TO DO: Write the entries out again exactly as they stand, but without the pictures.

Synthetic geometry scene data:
· · · · · · ·

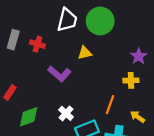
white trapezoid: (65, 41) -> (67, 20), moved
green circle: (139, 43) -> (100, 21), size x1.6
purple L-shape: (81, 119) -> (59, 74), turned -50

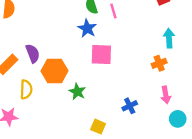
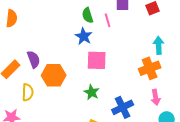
orange cross: (159, 63) -> (150, 68), size x1.5
green star: (77, 92) -> (92, 92), moved
blue cross: (130, 106) -> (123, 107), size x1.5

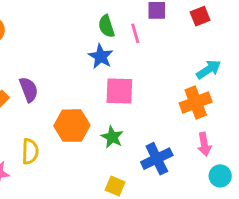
cyan arrow: (159, 45) -> (209, 69), turned 60
orange hexagon: (54, 75) -> (72, 126), moved
yellow semicircle: (28, 92) -> (30, 151), moved

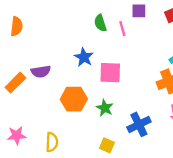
blue star: (101, 56) -> (84, 57), moved
purple semicircle: (29, 90) -> (41, 72), turned 102
yellow semicircle: (30, 151) -> (52, 142), moved

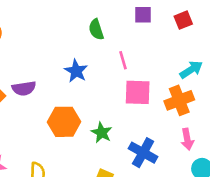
pink line: (122, 29) -> (123, 60), moved
pink square: (110, 73) -> (138, 92), moved
blue cross: (139, 124) -> (143, 153), turned -35

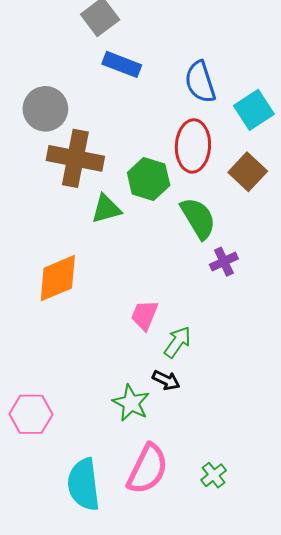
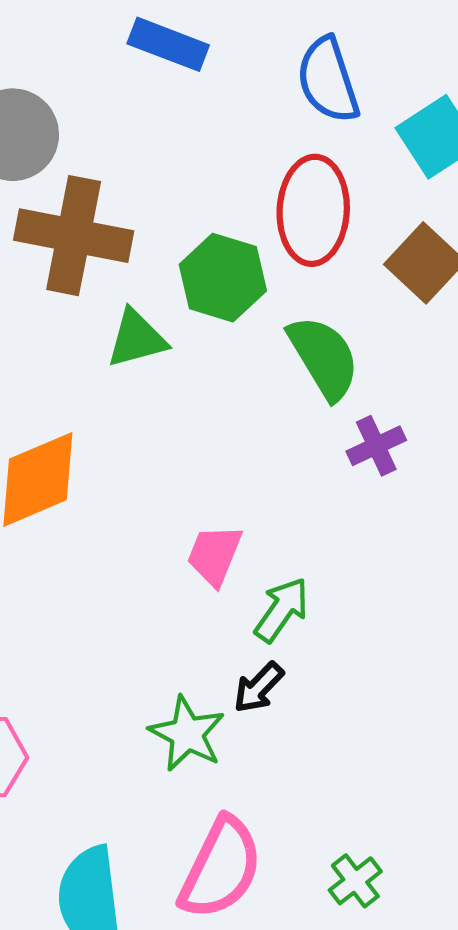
black arrow: (166, 380) -> (259, 687), turned 108

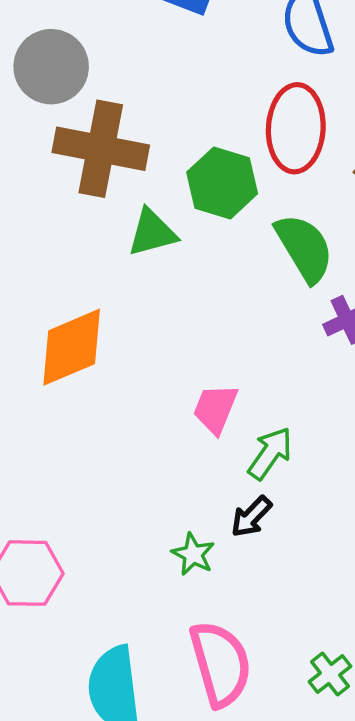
green star: (187, 734) -> (193, 554), size x0.7
pink semicircle: (221, 868) -> (220, 664), turned -42

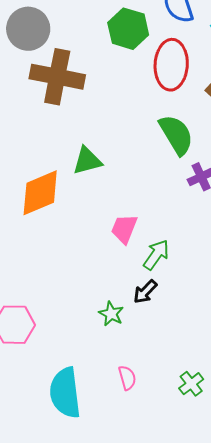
green hexagon: (222, 183) -> (128, 29), moved
green triangle: (152, 233) -> (87, 161), moved
pink semicircle: (220, 664) -> (127, 378), size x0.5

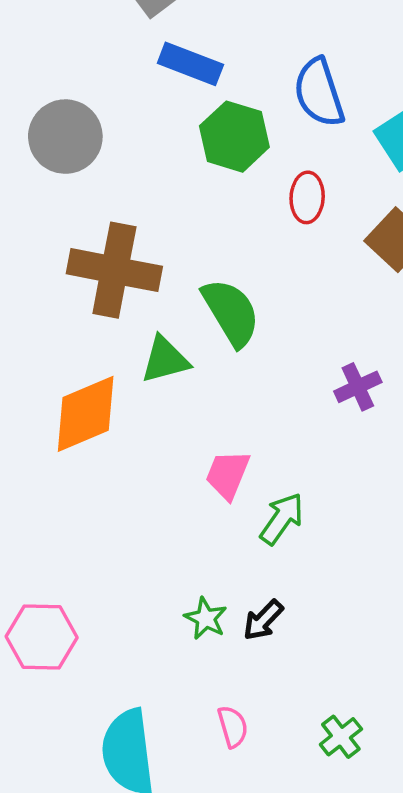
red ellipse: (171, 65) -> (307, 197), size x0.6
brown cross: (57, 77) -> (114, 270), moved
green semicircle: (176, 135) -> (231, 312), moved
black arrow: (145, 292) -> (263, 620), moved

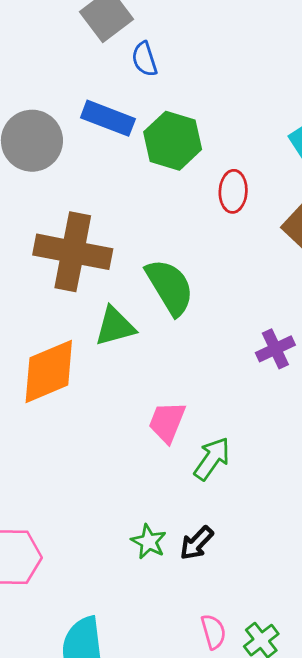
blue rectangle: (190, 64) -> (108, 118), moved
blue semicircle: (319, 93) -> (144, 59), moved, size x0.6
pink semicircle: (233, 727) -> (213, 632), moved

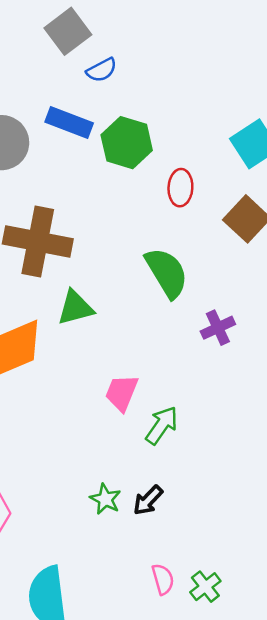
blue semicircle: (144, 59) -> (102, 70), turned -100
green semicircle: (170, 287) -> (167, 273), moved

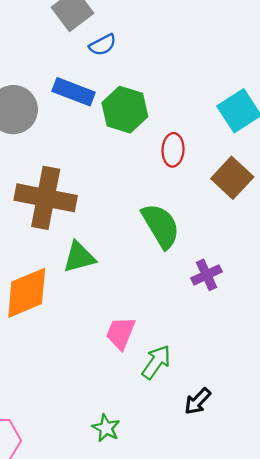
black arrow: (148, 500) -> (198, 401), moved

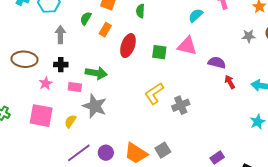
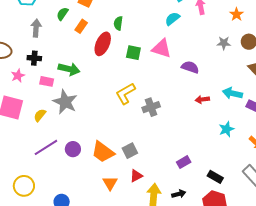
green semicircle: (140, 11) -> (118, 23), moved
red arrow: (230, 82) -> (202, 99), moved, turned -72

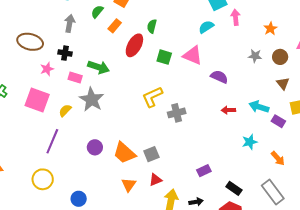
purple line: (46, 147) -> (52, 141), moved, turned -40

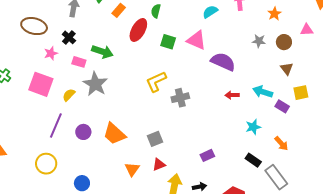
black cross: (65, 53) -> (69, 37), turned 32
purple semicircle: (219, 77) -> (223, 62), size x1.4
purple circle: (95, 147) -> (83, 132), moved
orange trapezoid: (124, 153) -> (114, 134), moved
black rectangle: (234, 188) -> (253, 160), moved

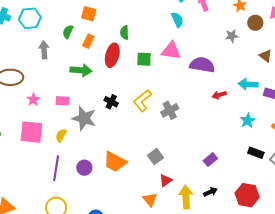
cyan semicircle: (210, 12) -> (177, 20), turned 112
black cross: (69, 37) -> (111, 102), moved
brown circle: (284, 42) -> (255, 23), moved
green arrow: (102, 52) -> (81, 70), moved
orange triangle: (132, 169) -> (150, 200), moved

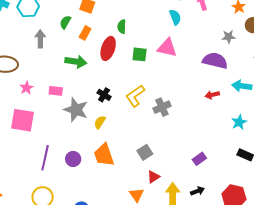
purple semicircle: (202, 65) -> (215, 61), moved
yellow semicircle: (61, 135) -> (100, 122), moved
orange trapezoid: (115, 162) -> (104, 155), turned 40

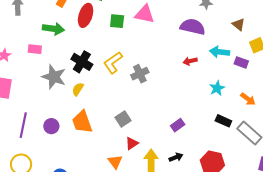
pink rectangle: (56, 91) -> (35, 49), moved
black cross: (104, 95) -> (82, 62), size x1.5

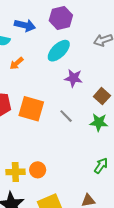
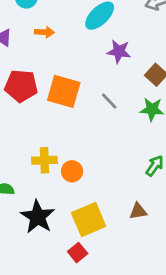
orange arrow: (17, 63) -> (44, 32), turned -136
yellow cross: (15, 172) -> (44, 160), moved

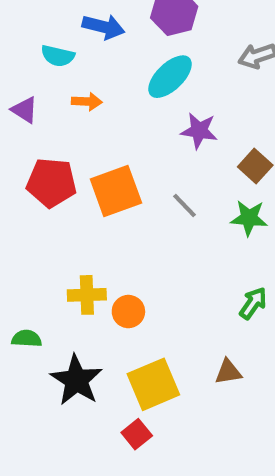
orange square: (64, 91) -> (116, 191), turned -36

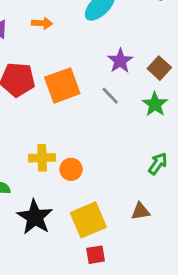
purple star: (199, 131) -> (120, 61), moved, turned 30
green star: (249, 218) -> (155, 104), turned 30
red square: (137, 434) -> (96, 255), moved, turned 30

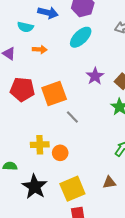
gray line: (110, 96) -> (72, 117), moved

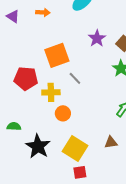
red pentagon: (22, 89) -> (26, 78), moved
yellow cross: (40, 145) -> (51, 92), moved
yellow square: (72, 189) -> (75, 148), turned -35

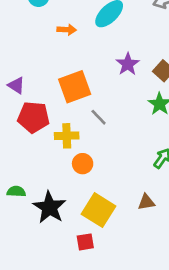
orange arrow: (43, 12) -> (67, 30), moved
purple triangle: (13, 16) -> (16, 85), moved
green semicircle: (14, 126) -> (16, 192), moved
red square: (80, 172) -> (85, 242), moved

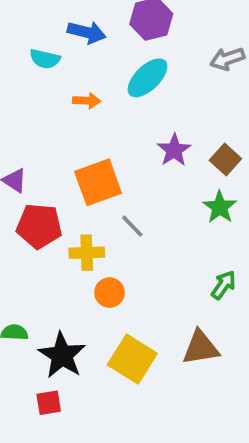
brown triangle: (146, 202) -> (201, 348), size x1.5
red square: (85, 242) -> (49, 403), moved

· · · · · · ·

SOLUTION TO THIS TASK:
white trapezoid: (65, 41) -> (67, 20), moved
green circle: (139, 43) -> (100, 21), size x1.6
purple L-shape: (81, 119) -> (59, 74), turned -50

orange cross: (159, 63) -> (150, 68), size x1.5
green star: (77, 92) -> (92, 92), moved
blue cross: (130, 106) -> (123, 107), size x1.5

cyan arrow: (159, 45) -> (209, 69), turned 60
orange hexagon: (54, 75) -> (72, 126), moved
yellow semicircle: (28, 92) -> (30, 151), moved

blue star: (101, 56) -> (84, 57), moved
purple semicircle: (29, 90) -> (41, 72), turned 102
yellow semicircle: (30, 151) -> (52, 142), moved

pink line: (122, 29) -> (123, 60), moved
pink square: (110, 73) -> (138, 92), moved
blue cross: (139, 124) -> (143, 153), turned -35

black arrow: (166, 380) -> (259, 687), turned 108

green star: (187, 734) -> (193, 554), size x0.7
pink semicircle: (221, 868) -> (220, 664), turned -42

green hexagon: (222, 183) -> (128, 29), moved
green triangle: (152, 233) -> (87, 161), moved
pink semicircle: (220, 664) -> (127, 378), size x0.5

red ellipse: (171, 65) -> (307, 197), size x0.6
brown cross: (57, 77) -> (114, 270), moved
green semicircle: (176, 135) -> (231, 312), moved
black arrow: (145, 292) -> (263, 620), moved

blue rectangle: (190, 64) -> (108, 118), moved
blue semicircle: (319, 93) -> (144, 59), moved, size x0.6
pink semicircle: (233, 727) -> (213, 632), moved

blue semicircle: (144, 59) -> (102, 70), turned -100
green semicircle: (170, 287) -> (167, 273), moved

black arrow: (148, 500) -> (198, 401), moved

green semicircle: (140, 11) -> (118, 23), moved
red arrow: (230, 82) -> (202, 99), moved, turned -72

purple line: (46, 147) -> (52, 141), moved, turned -40

black cross: (65, 53) -> (69, 37), turned 32
purple semicircle: (219, 77) -> (223, 62), size x1.4
purple circle: (95, 147) -> (83, 132), moved
orange trapezoid: (124, 153) -> (114, 134), moved
black rectangle: (234, 188) -> (253, 160), moved

cyan semicircle: (210, 12) -> (177, 20), turned 112
black cross: (69, 37) -> (111, 102), moved
brown circle: (284, 42) -> (255, 23), moved
green arrow: (102, 52) -> (81, 70), moved
orange triangle: (132, 169) -> (150, 200), moved

purple semicircle: (202, 65) -> (215, 61), moved
yellow semicircle: (61, 135) -> (100, 122), moved
orange trapezoid: (115, 162) -> (104, 155), turned 40

pink rectangle: (56, 91) -> (35, 49), moved
black cross: (104, 95) -> (82, 62), size x1.5

orange arrow: (17, 63) -> (44, 32), turned -136
yellow cross: (15, 172) -> (44, 160), moved

orange square: (64, 91) -> (116, 191), turned -36

purple star: (199, 131) -> (120, 61), moved, turned 30
green star: (249, 218) -> (155, 104), turned 30
red square: (137, 434) -> (96, 255), moved, turned 30

gray line: (110, 96) -> (72, 117), moved

red pentagon: (22, 89) -> (26, 78), moved
yellow cross: (40, 145) -> (51, 92), moved
yellow square: (72, 189) -> (75, 148), turned -35

orange arrow: (43, 12) -> (67, 30), moved
purple triangle: (13, 16) -> (16, 85), moved
green semicircle: (14, 126) -> (16, 192), moved
red square: (80, 172) -> (85, 242), moved

brown triangle: (146, 202) -> (201, 348), size x1.5
red square: (85, 242) -> (49, 403), moved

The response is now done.